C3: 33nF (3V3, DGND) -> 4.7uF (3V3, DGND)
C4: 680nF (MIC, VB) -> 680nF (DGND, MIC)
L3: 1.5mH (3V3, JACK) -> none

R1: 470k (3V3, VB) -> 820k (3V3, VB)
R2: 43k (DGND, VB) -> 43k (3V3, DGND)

...

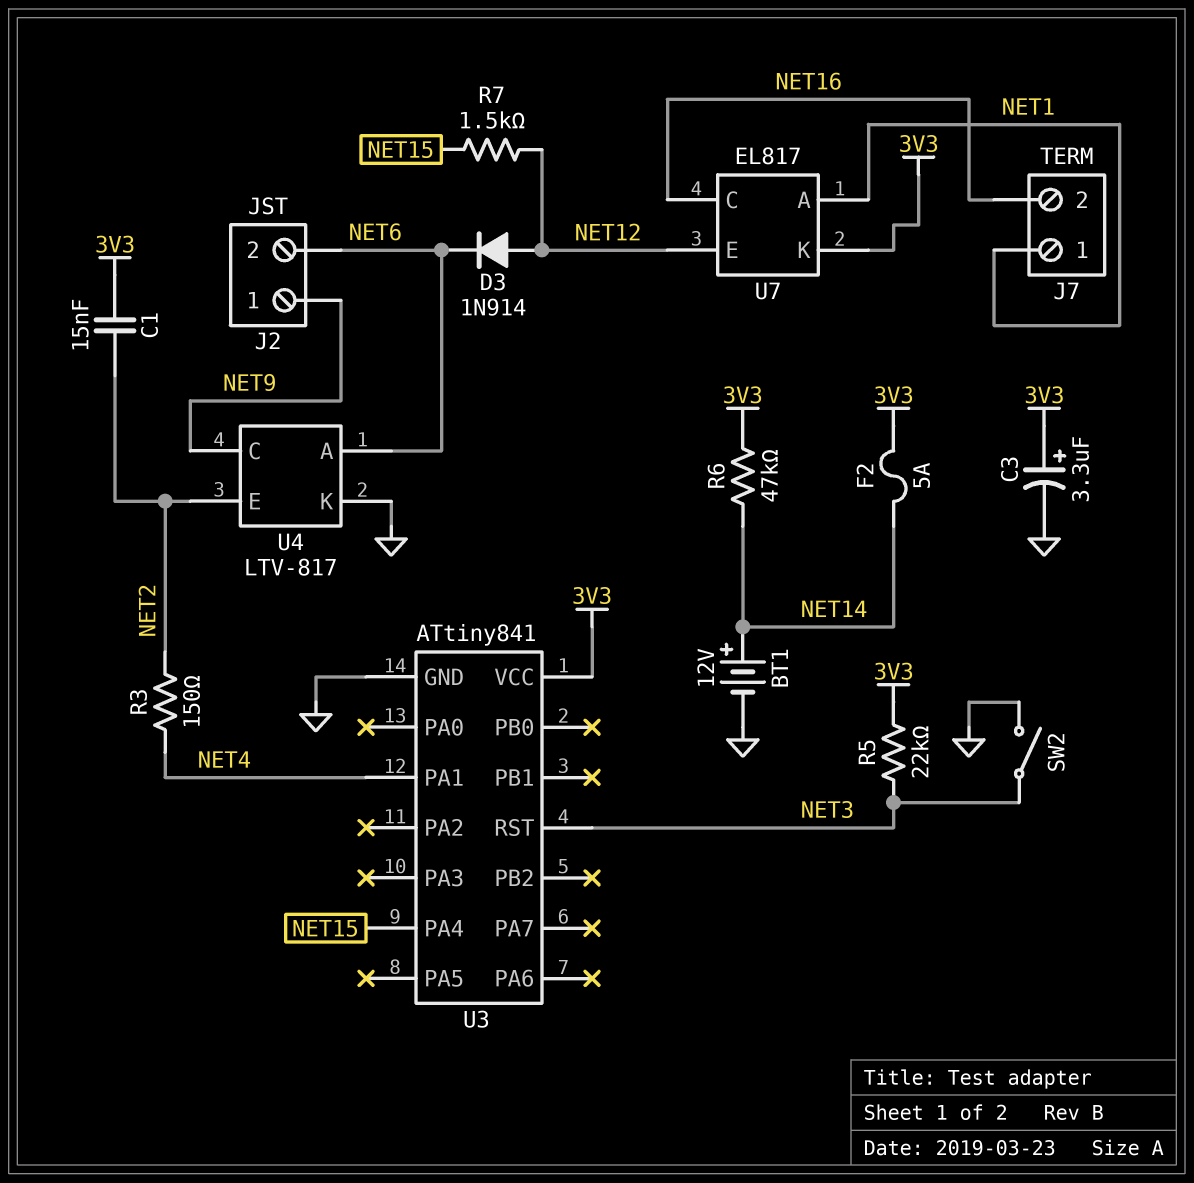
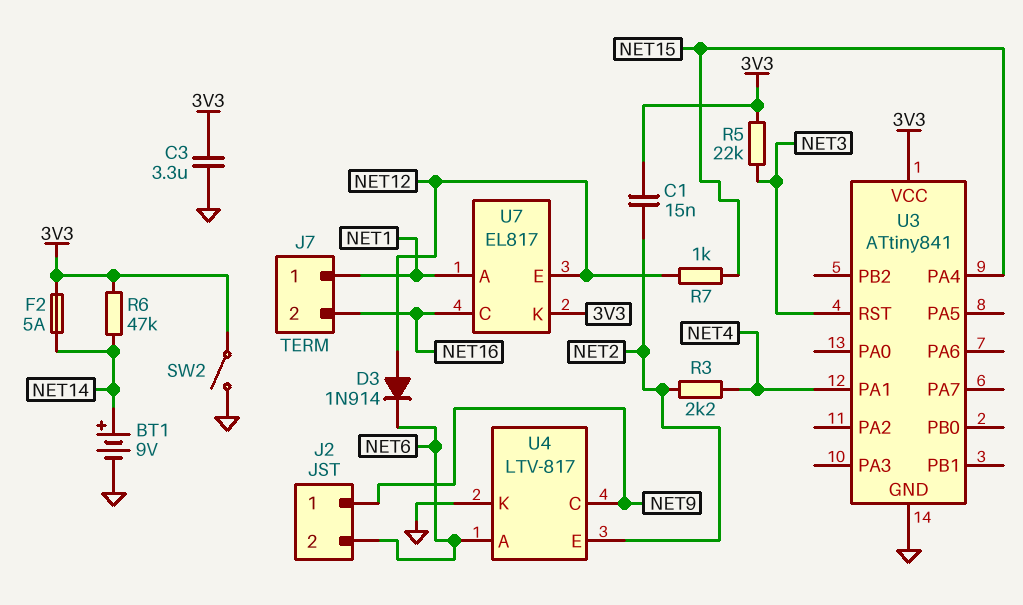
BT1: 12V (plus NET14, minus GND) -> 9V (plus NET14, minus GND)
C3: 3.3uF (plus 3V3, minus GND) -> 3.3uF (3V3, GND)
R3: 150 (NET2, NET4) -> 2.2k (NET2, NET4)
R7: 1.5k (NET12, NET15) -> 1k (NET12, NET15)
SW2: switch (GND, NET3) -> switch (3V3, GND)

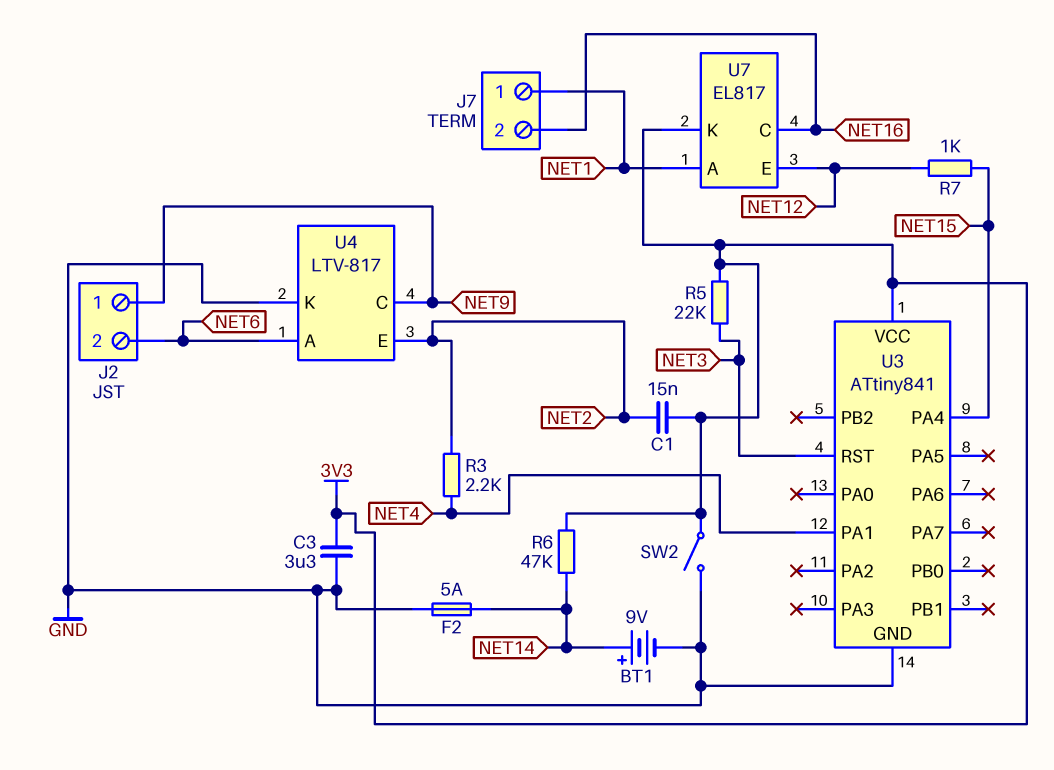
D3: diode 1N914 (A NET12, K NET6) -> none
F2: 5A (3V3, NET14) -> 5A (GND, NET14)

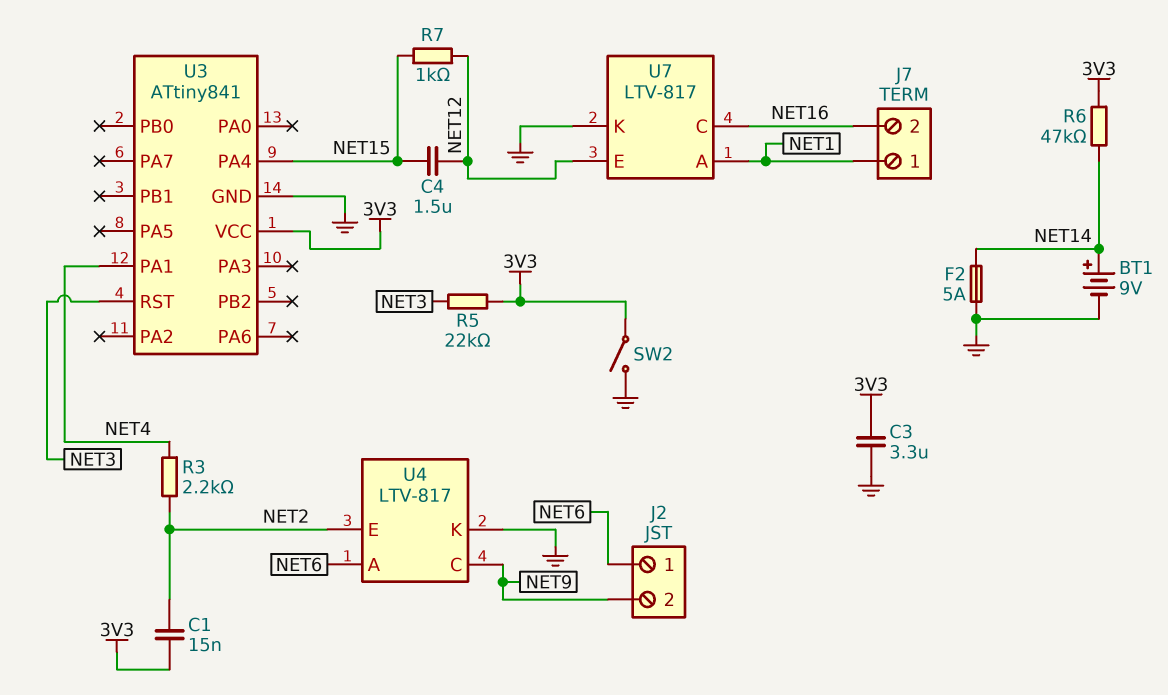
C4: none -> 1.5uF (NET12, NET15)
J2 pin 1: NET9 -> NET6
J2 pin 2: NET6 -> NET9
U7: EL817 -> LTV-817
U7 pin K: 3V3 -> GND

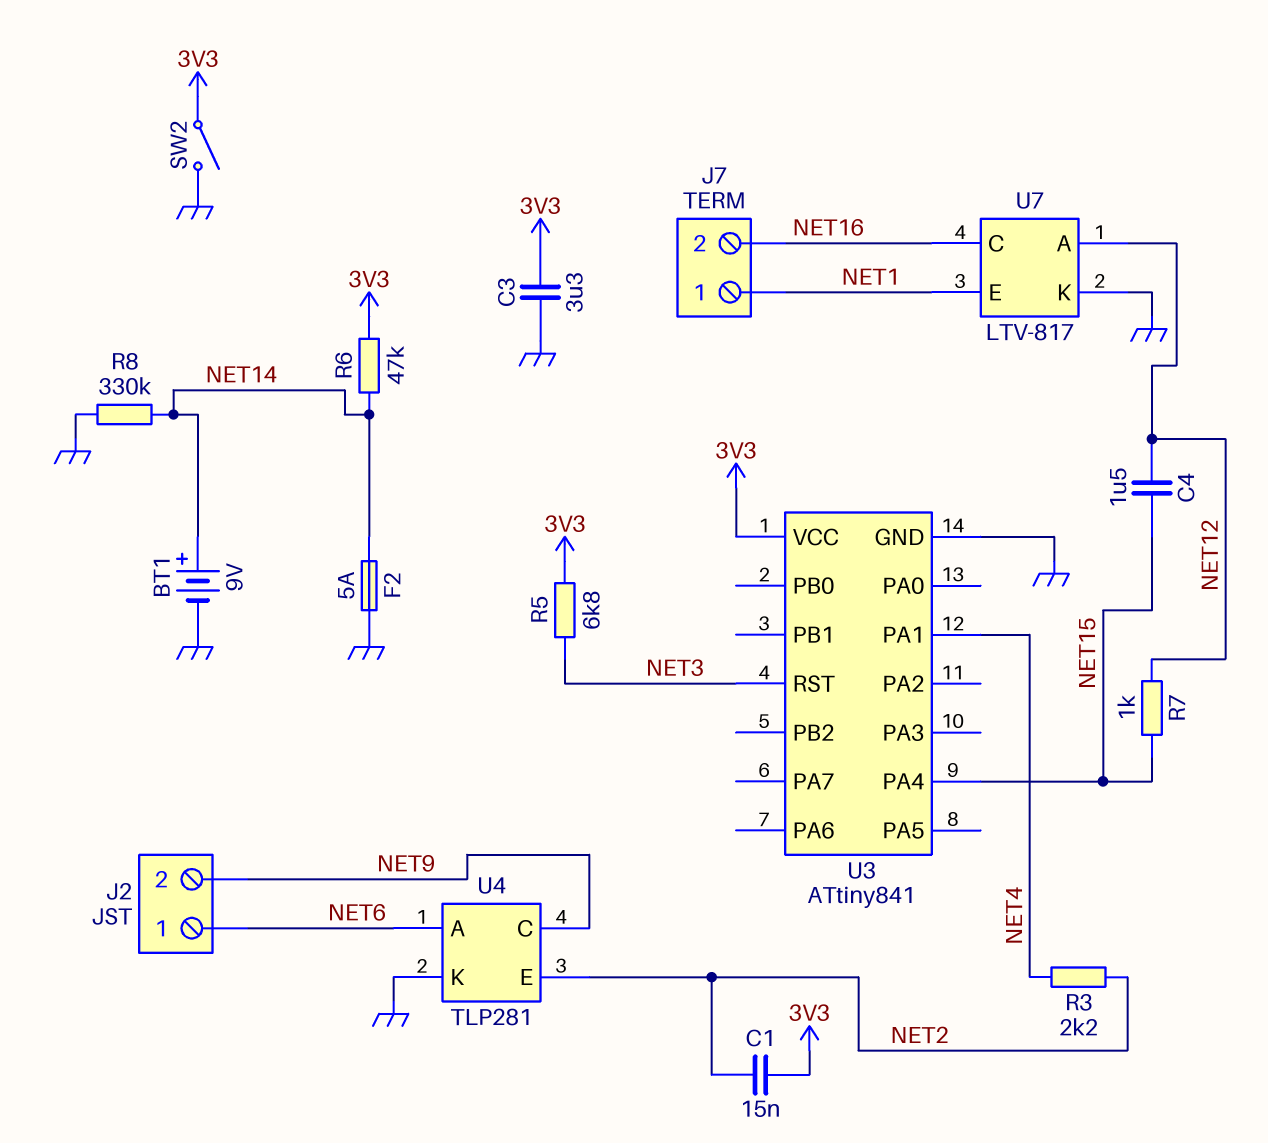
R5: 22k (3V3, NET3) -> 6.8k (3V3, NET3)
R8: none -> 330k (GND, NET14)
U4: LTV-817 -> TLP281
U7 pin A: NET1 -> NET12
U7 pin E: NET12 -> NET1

What needs to be done:
Transcribe the records above from the line holding "U4: LTV-817 -> TLP281" down to the line holding "U7 pin E: NET12 -> NET1", inclusive, without adding anything.

Response to the task:
U4: LTV-817 -> TLP281
U7 pin A: NET1 -> NET12
U7 pin E: NET12 -> NET1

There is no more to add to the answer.